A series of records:
## Begin

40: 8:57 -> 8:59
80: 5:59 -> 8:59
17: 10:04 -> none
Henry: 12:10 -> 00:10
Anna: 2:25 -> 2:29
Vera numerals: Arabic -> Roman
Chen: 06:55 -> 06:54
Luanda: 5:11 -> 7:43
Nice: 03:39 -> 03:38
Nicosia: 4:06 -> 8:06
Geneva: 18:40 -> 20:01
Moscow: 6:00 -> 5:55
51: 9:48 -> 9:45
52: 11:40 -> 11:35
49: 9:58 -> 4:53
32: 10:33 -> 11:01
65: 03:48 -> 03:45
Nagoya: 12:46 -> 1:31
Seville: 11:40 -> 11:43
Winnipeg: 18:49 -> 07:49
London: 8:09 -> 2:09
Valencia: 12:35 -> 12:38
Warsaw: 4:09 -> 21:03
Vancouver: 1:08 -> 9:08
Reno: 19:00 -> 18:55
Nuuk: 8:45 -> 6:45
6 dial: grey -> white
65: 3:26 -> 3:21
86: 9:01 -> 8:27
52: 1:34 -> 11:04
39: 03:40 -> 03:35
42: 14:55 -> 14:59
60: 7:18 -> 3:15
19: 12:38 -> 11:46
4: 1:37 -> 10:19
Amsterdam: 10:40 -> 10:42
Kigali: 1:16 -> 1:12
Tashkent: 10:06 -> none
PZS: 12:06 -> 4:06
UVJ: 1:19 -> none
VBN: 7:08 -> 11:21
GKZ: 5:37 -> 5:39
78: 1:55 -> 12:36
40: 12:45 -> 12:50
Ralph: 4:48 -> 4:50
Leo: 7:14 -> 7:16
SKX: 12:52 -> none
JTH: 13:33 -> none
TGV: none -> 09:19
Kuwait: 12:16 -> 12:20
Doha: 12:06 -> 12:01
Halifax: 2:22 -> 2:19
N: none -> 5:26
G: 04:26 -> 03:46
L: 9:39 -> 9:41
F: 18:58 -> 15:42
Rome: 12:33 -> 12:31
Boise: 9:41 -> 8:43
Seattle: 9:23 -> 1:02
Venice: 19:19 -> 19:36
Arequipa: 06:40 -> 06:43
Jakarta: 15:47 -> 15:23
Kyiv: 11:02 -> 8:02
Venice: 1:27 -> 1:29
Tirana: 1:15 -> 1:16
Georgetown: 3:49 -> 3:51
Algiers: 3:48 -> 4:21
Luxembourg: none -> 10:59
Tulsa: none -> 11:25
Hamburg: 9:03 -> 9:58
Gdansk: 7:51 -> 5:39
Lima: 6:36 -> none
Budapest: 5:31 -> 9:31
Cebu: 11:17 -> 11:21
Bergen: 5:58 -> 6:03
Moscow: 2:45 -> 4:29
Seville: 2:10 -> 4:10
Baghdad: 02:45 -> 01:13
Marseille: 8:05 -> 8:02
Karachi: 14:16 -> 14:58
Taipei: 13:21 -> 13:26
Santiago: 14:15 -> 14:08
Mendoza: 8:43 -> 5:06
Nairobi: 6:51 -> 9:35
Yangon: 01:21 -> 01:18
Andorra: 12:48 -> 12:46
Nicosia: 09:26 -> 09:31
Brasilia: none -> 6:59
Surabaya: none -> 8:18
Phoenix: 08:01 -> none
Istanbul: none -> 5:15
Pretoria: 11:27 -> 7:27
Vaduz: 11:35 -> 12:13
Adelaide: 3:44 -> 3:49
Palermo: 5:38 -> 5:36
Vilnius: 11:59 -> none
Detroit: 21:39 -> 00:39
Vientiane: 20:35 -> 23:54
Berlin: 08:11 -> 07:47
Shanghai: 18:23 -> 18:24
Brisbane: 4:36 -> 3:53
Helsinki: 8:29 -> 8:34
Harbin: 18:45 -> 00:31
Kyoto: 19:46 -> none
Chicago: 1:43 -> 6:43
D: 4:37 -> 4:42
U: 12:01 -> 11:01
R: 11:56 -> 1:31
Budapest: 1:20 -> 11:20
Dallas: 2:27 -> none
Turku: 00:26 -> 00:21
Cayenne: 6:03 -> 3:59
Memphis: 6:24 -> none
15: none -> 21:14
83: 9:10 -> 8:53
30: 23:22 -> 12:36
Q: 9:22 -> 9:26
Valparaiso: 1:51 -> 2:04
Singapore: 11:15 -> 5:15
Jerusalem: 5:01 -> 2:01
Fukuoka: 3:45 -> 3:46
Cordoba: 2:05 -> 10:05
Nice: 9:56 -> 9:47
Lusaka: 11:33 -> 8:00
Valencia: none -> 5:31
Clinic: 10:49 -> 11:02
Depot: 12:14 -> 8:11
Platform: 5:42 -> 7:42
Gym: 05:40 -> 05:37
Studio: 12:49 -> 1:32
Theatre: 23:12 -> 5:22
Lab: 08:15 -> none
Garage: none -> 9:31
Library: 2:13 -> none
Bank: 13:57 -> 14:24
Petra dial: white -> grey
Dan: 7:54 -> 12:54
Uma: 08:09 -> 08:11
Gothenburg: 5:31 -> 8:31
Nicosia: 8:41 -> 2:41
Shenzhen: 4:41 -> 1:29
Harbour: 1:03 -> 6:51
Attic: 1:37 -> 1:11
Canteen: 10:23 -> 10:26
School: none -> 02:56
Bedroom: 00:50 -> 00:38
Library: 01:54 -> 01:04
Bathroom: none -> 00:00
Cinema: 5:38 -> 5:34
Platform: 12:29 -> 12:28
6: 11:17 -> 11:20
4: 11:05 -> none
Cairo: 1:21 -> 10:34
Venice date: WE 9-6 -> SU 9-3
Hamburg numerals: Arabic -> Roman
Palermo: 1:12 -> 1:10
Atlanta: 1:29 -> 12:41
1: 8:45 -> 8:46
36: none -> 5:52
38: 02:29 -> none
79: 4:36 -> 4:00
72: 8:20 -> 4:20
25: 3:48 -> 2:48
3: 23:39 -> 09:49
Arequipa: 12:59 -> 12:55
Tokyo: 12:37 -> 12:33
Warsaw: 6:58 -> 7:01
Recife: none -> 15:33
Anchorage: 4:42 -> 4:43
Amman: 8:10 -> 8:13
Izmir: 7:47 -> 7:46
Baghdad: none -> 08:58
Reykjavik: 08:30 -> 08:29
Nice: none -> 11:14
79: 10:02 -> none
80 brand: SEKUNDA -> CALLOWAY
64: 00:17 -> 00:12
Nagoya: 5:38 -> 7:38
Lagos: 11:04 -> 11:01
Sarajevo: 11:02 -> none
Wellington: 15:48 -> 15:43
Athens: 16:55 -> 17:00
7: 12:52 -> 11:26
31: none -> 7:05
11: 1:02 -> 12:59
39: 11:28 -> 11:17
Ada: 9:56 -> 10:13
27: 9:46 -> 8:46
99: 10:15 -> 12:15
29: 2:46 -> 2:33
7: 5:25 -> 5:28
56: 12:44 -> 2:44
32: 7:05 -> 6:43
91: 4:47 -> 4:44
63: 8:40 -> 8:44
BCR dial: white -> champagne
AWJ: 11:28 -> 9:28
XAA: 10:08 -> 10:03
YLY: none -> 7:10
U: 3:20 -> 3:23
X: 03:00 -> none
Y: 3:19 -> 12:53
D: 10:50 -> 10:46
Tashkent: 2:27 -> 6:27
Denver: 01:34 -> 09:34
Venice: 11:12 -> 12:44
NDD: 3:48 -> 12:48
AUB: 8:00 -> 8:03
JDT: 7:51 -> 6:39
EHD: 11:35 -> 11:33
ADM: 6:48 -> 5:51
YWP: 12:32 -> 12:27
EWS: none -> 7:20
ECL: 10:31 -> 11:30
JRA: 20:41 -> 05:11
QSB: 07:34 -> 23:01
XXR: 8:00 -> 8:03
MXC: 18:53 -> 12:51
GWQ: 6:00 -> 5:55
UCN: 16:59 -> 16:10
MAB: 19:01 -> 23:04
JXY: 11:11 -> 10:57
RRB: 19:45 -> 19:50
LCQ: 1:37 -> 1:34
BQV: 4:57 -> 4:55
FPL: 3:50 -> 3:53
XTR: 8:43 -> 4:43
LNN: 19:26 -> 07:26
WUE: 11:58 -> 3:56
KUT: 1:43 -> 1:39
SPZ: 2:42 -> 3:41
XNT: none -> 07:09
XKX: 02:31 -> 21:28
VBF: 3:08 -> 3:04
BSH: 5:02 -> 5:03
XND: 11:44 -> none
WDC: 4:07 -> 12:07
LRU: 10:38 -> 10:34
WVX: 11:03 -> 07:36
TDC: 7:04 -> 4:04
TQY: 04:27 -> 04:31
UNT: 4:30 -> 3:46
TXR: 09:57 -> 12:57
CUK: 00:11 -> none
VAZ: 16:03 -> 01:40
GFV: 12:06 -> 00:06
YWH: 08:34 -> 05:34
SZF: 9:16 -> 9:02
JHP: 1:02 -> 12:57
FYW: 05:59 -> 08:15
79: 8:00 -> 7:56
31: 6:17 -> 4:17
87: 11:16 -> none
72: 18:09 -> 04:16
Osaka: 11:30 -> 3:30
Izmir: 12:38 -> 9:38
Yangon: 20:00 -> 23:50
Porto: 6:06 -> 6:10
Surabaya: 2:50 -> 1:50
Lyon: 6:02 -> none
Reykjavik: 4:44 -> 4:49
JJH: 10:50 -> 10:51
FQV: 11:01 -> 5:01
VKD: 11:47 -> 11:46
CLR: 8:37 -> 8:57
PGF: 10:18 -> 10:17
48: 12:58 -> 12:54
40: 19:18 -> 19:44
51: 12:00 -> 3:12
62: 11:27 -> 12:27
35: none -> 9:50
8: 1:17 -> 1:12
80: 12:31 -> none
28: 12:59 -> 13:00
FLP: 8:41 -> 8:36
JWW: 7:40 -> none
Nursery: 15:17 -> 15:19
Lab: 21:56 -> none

## End

#### Task to carry out
Copy the records unchanged, starting with the first line and going on through the line with "51: 9:48 -> 9:45", that line included.

#### Full solution
40: 8:57 -> 8:59
80: 5:59 -> 8:59
17: 10:04 -> none
Henry: 12:10 -> 00:10
Anna: 2:25 -> 2:29
Vera numerals: Arabic -> Roman
Chen: 06:55 -> 06:54
Luanda: 5:11 -> 7:43
Nice: 03:39 -> 03:38
Nicosia: 4:06 -> 8:06
Geneva: 18:40 -> 20:01
Moscow: 6:00 -> 5:55
51: 9:48 -> 9:45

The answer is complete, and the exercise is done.